Exercise goal: Exact copy, no pictures: return only the lines below from the line with "none -> red donut [339,155,372,183]" up to and including the line with "purple shoe [142,119,209,209]".

Records for this exercise:
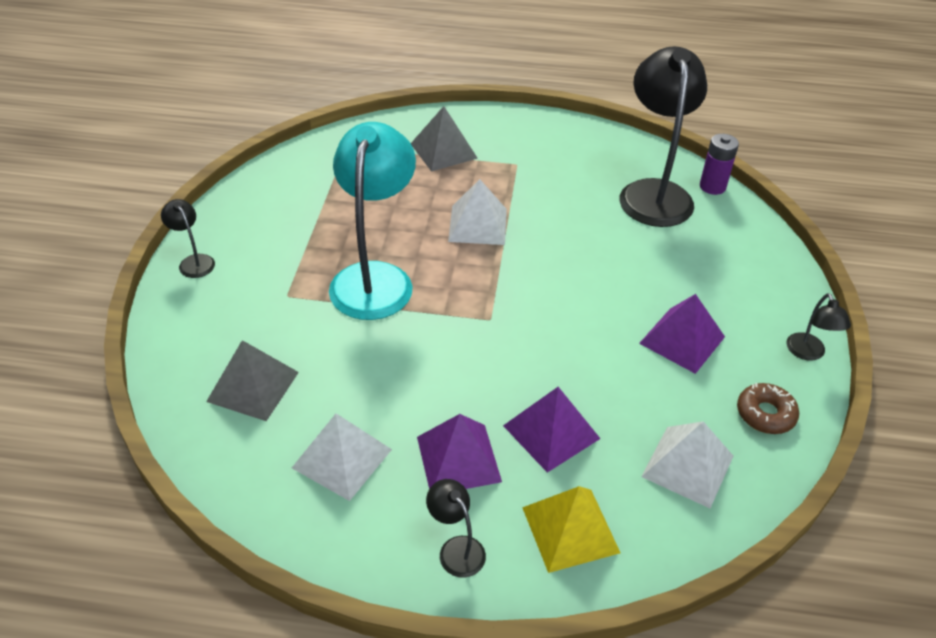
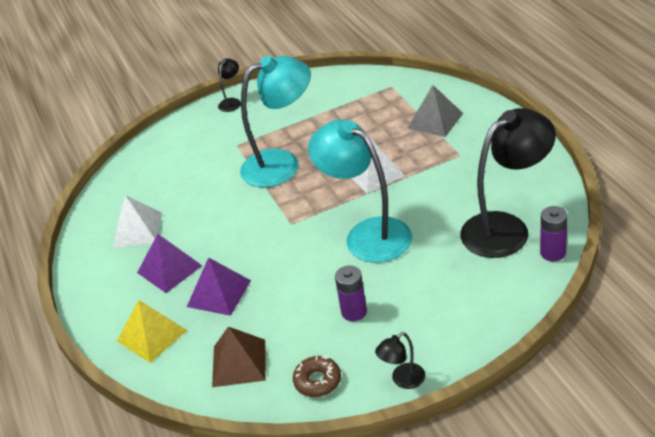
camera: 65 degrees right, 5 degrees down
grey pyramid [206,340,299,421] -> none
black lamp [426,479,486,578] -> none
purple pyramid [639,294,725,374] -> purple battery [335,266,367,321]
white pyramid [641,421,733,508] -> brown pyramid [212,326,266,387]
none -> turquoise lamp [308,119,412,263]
--
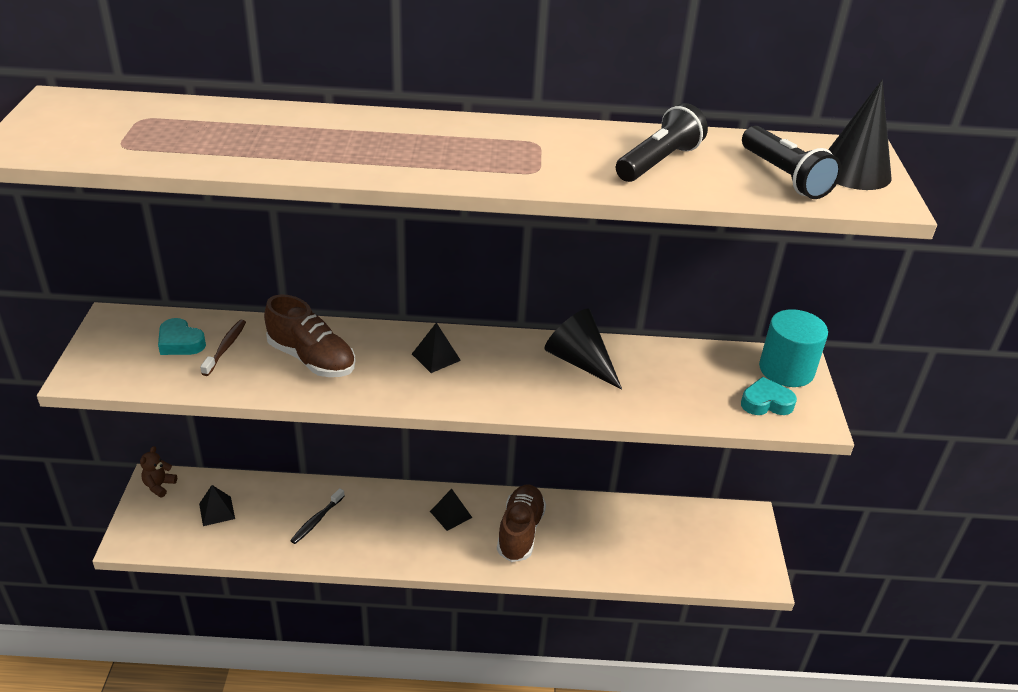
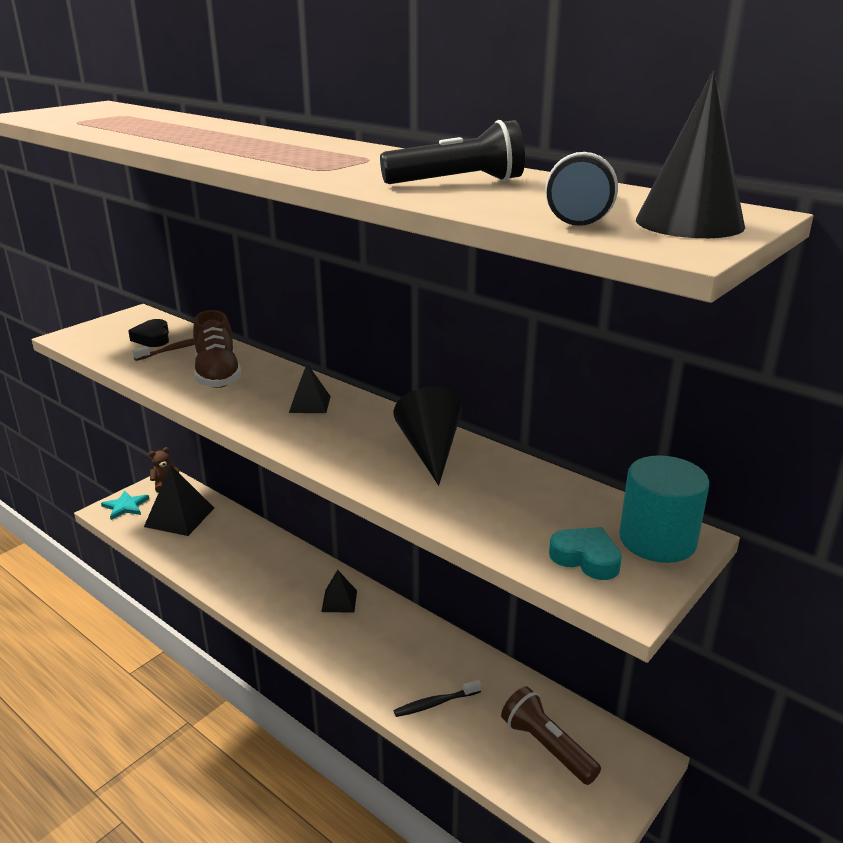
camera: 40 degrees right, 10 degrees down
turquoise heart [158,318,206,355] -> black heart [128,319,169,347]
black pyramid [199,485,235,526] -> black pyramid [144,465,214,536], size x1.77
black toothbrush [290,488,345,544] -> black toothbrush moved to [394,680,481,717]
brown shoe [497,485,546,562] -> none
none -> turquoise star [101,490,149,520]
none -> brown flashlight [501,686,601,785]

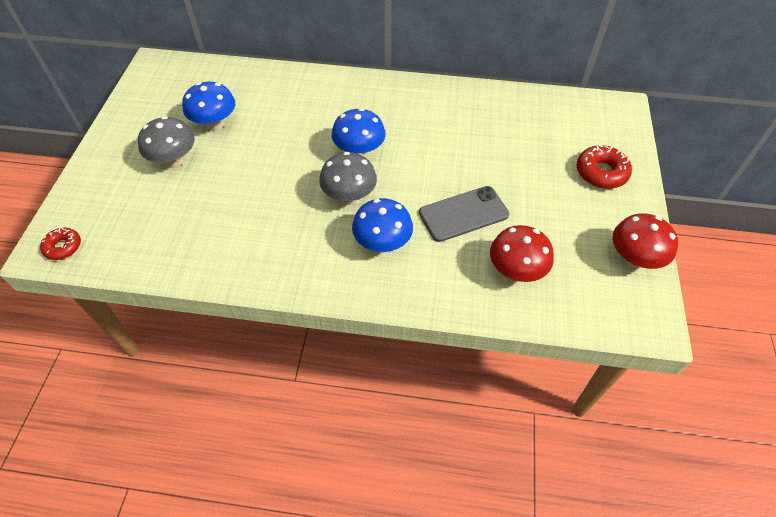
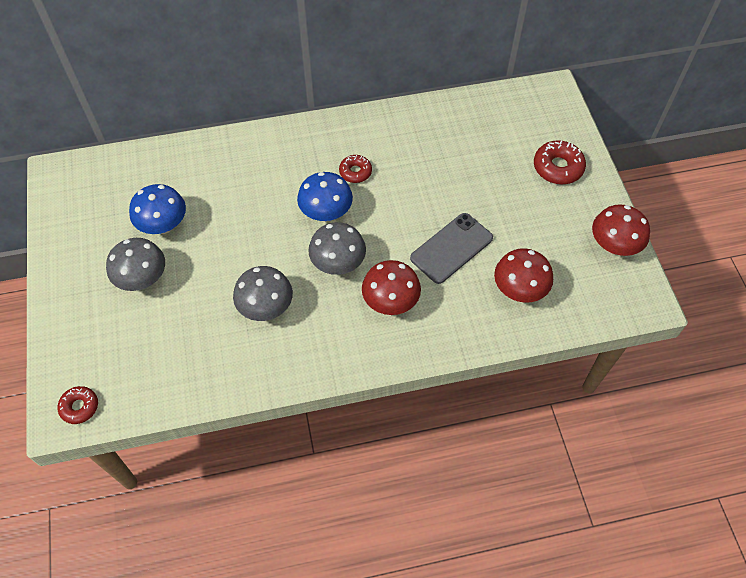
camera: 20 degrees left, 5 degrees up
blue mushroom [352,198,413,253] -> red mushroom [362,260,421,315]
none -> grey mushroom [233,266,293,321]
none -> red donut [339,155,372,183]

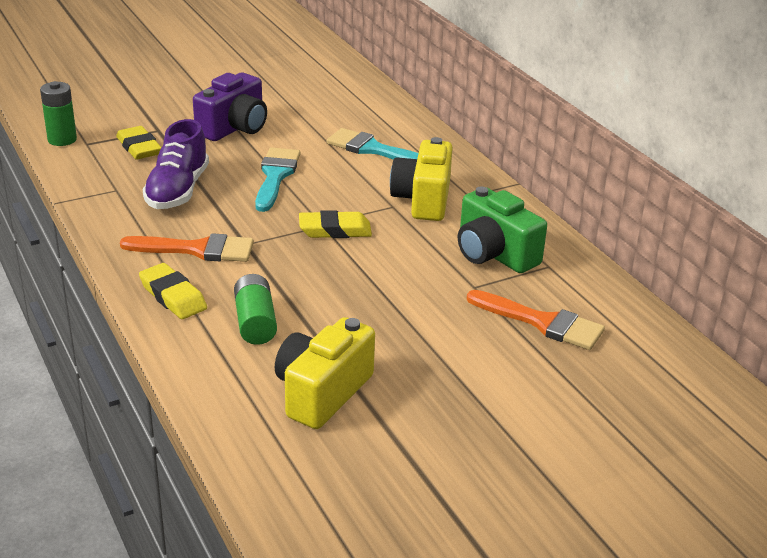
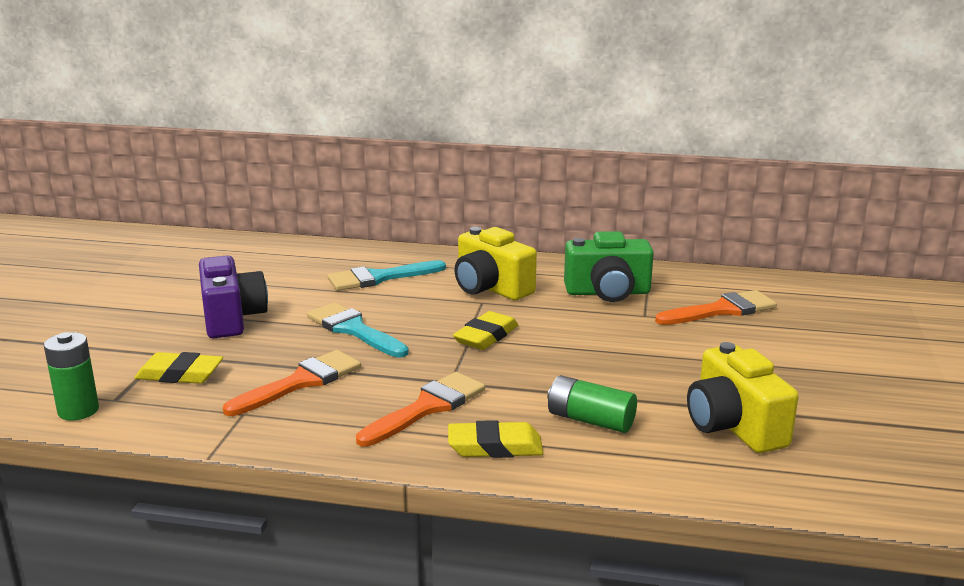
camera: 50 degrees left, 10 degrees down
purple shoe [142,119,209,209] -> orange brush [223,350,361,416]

Written response:
none -> red donut [339,155,372,183]

camera: 50 degrees left, 10 degrees down
purple shoe [142,119,209,209] -> orange brush [223,350,361,416]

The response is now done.